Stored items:
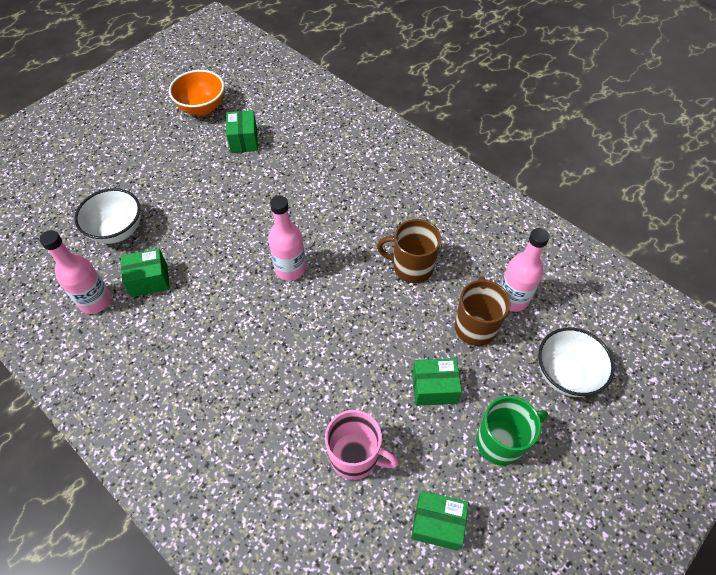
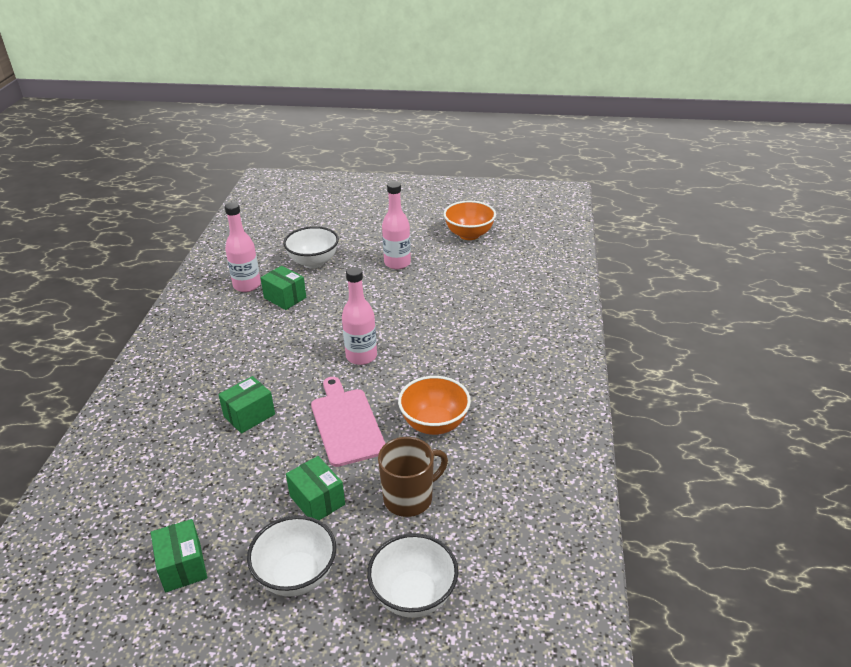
camera: 55 degrees right, 20 degrees down
(244, 140) = (462, 269): green box -> green box (249, 415)
(355, 457) = (213, 482): pink mug -> none
(363, 323) = (346, 423): none -> pink cutting board
(411, 267) = (434, 424): brown mug -> orange bowl
(501, 441) = (296, 575): green mug -> white bowl
(512, 299) = (468, 511): pink bottle -> pink bottle (397, 263)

**Instructions to follow**: Go through the entries above and output them exactly, without pictures.

**Solution to the exercise**:
camera: 55 degrees right, 20 degrees down
(244, 140) = (462, 269): green box -> green box (249, 415)
(355, 457) = (213, 482): pink mug -> none
(363, 323) = (346, 423): none -> pink cutting board
(411, 267) = (434, 424): brown mug -> orange bowl
(501, 441) = (296, 575): green mug -> white bowl
(512, 299) = (468, 511): pink bottle -> pink bottle (397, 263)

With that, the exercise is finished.